Start of SUPPLIED MATERIAL
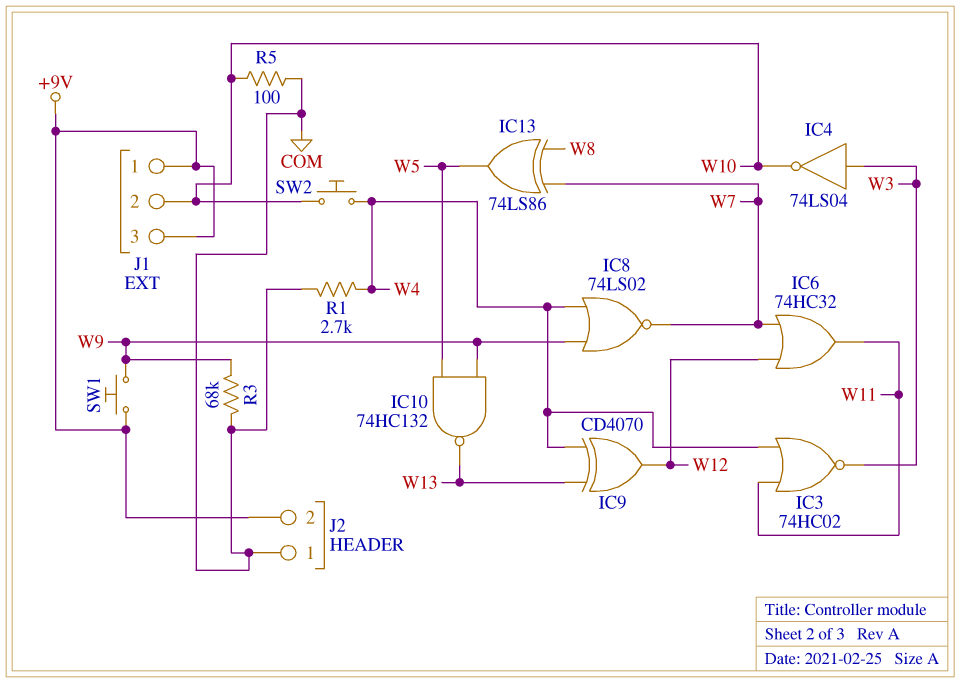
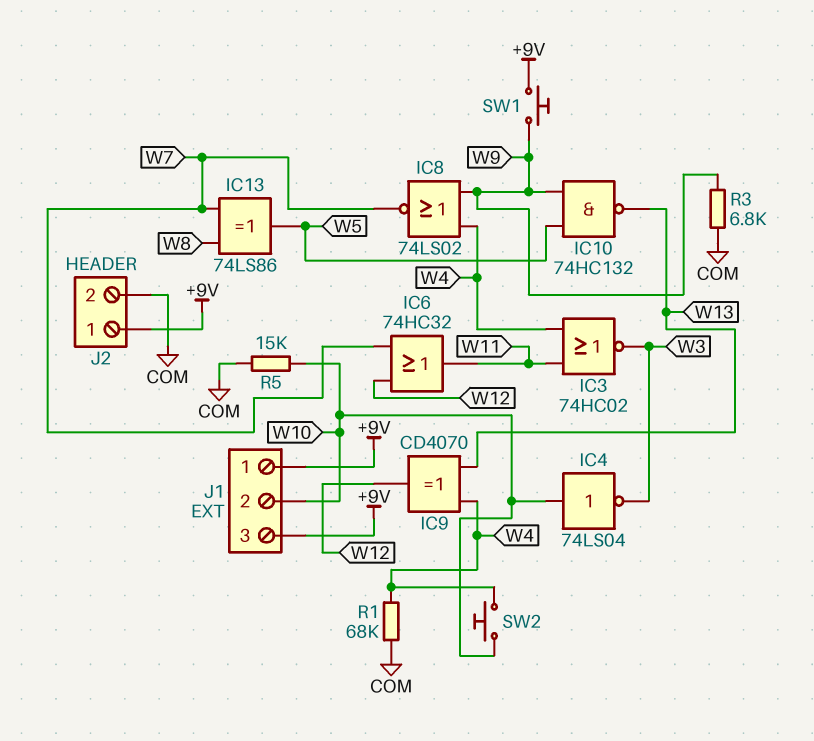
IC4: NOT 74LS04 (in W3, out W10) -> NOT 74LS04 (in W10, out W3)
J2 pin 1: COM -> +9V
J2 pin 2: +9V -> COM
R1: 2.7k (COM, W4) -> 68k (COM, W4)
R3: 68k (COM, W9) -> 6.8k (COM, W9)
R5: 100 (COM, W10) -> 15k (COM, W10)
End of SUPPLIED MATERIAL
_ASSIGNED TASK_:
What you give back should be exactly the lines of the entries above from the one containing "J2 pin 2: +9V -> COM" to the end, and nothing more.

_SOLUTION FOR THIS TASK_:
J2 pin 2: +9V -> COM
R1: 2.7k (COM, W4) -> 68k (COM, W4)
R3: 68k (COM, W9) -> 6.8k (COM, W9)
R5: 100 (COM, W10) -> 15k (COM, W10)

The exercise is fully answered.